What to do: Search the data below for "AGND"; list each line that holds it.

Task data:
--*--
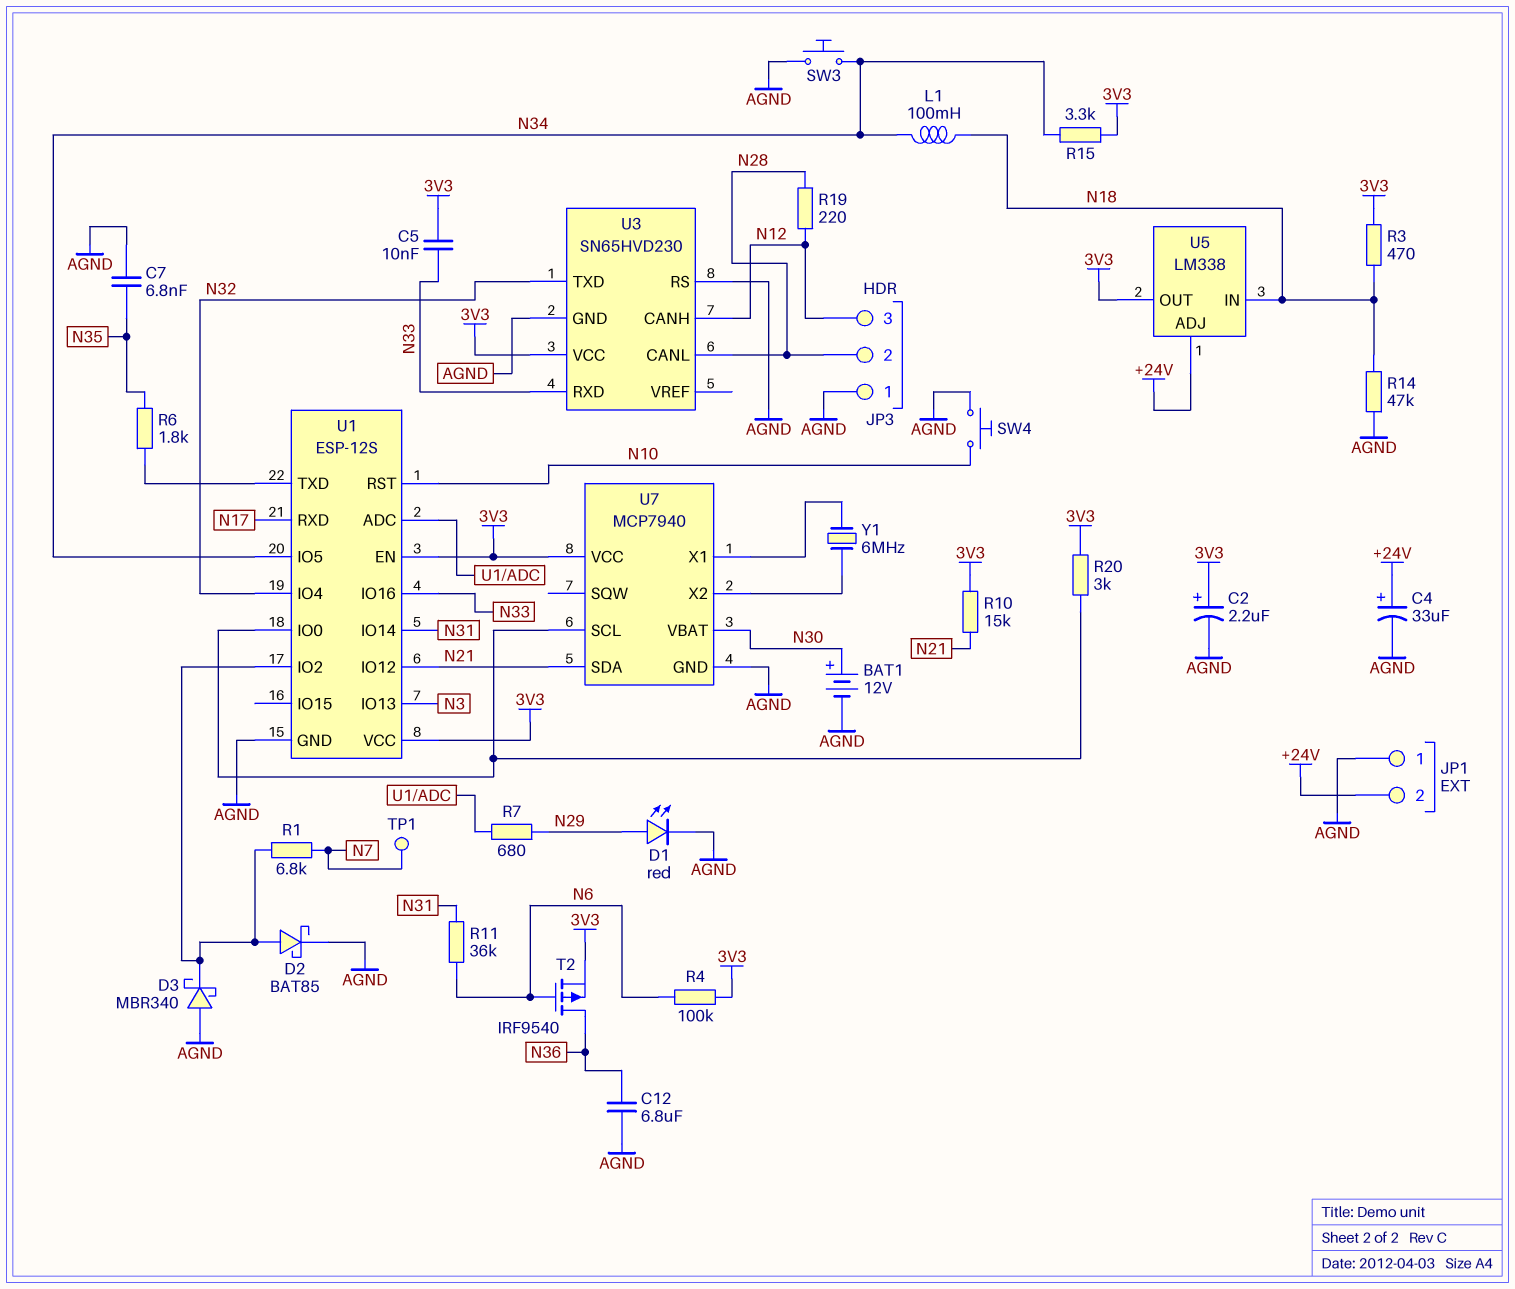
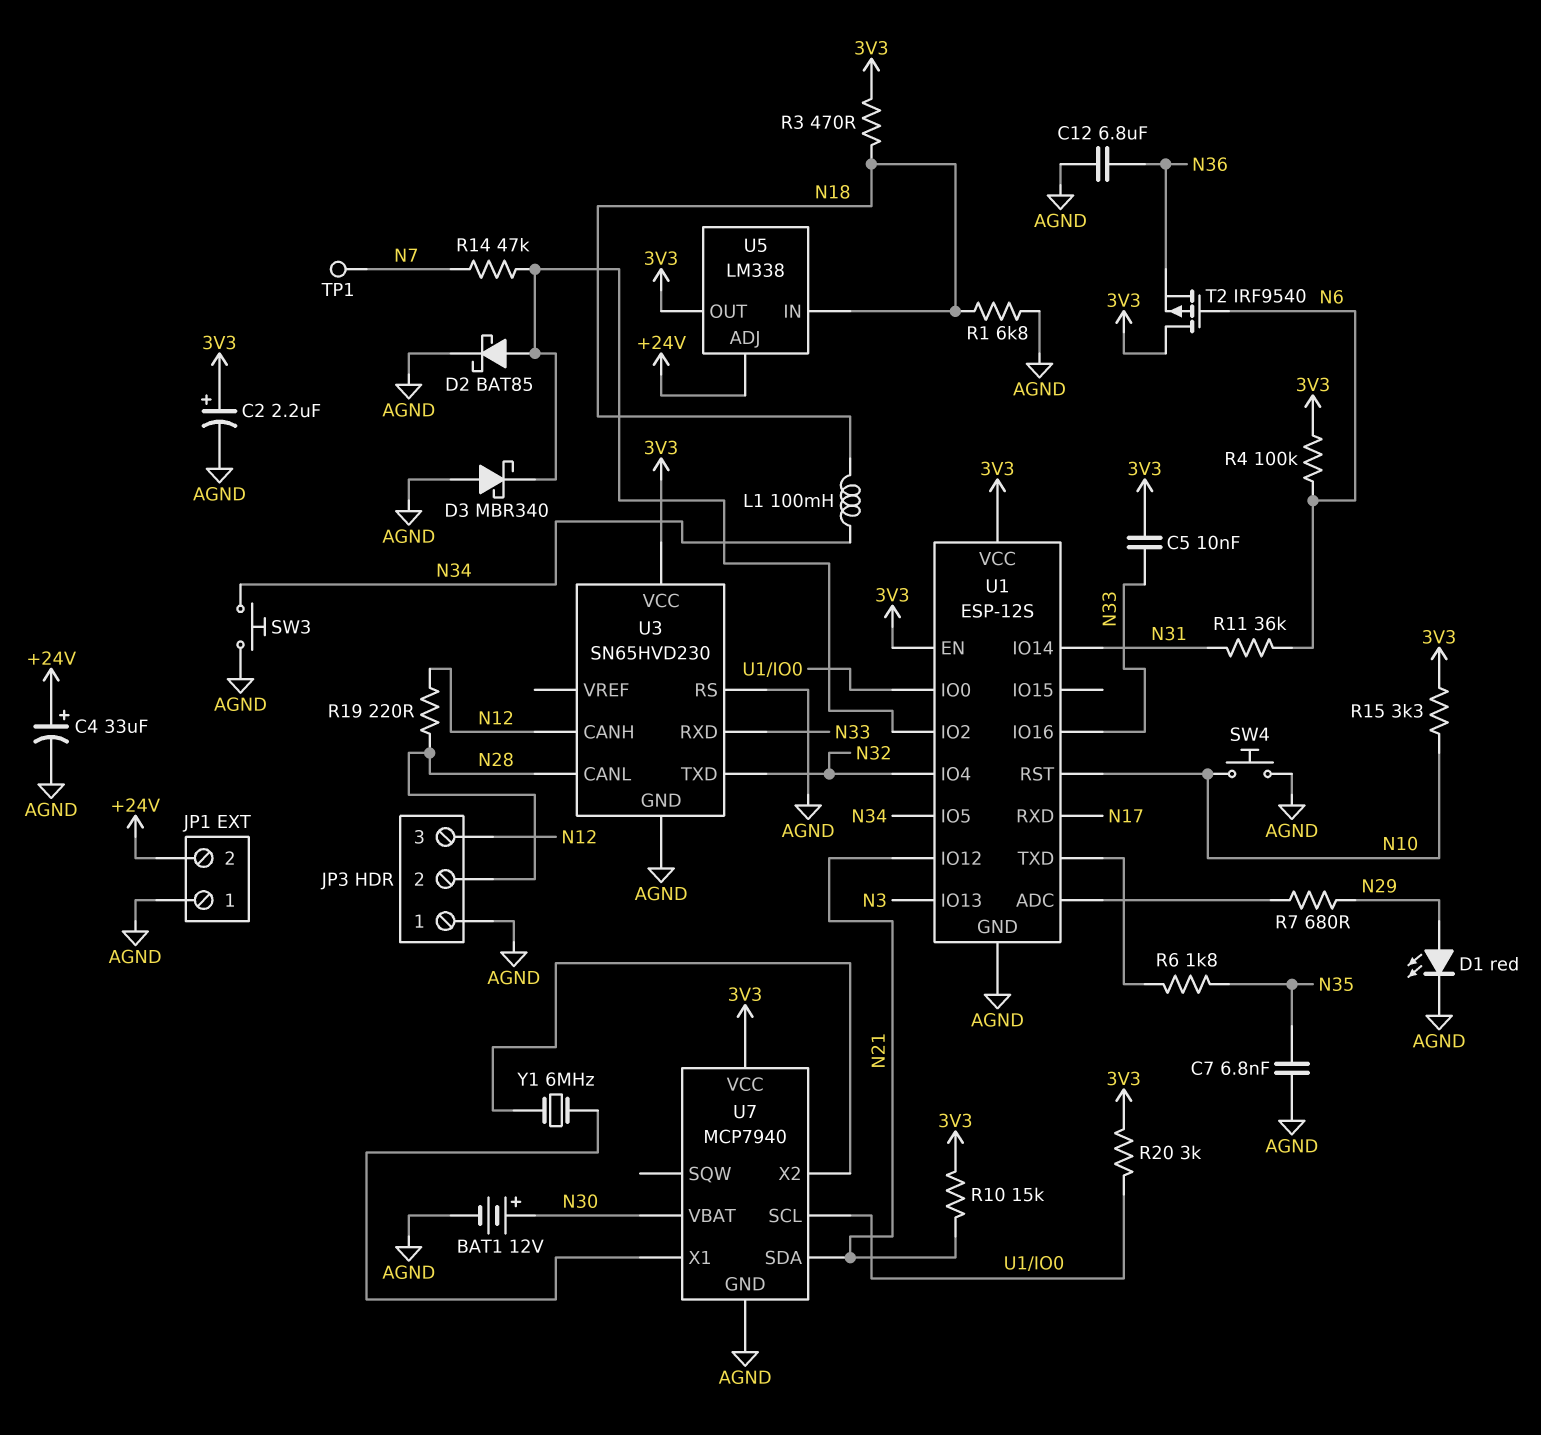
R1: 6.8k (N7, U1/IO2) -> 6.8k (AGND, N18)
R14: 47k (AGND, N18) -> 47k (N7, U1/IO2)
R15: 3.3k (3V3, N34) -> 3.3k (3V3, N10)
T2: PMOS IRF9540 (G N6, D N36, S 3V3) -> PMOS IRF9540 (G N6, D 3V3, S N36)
--*--
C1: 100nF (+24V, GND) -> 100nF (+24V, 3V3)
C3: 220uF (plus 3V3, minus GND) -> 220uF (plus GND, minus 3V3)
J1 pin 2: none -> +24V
--*--
Solution below:
R1: 6.8k (N7, U1/IO2) -> 6.8k (AGND, N18)
R14: 47k (AGND, N18) -> 47k (N7, U1/IO2)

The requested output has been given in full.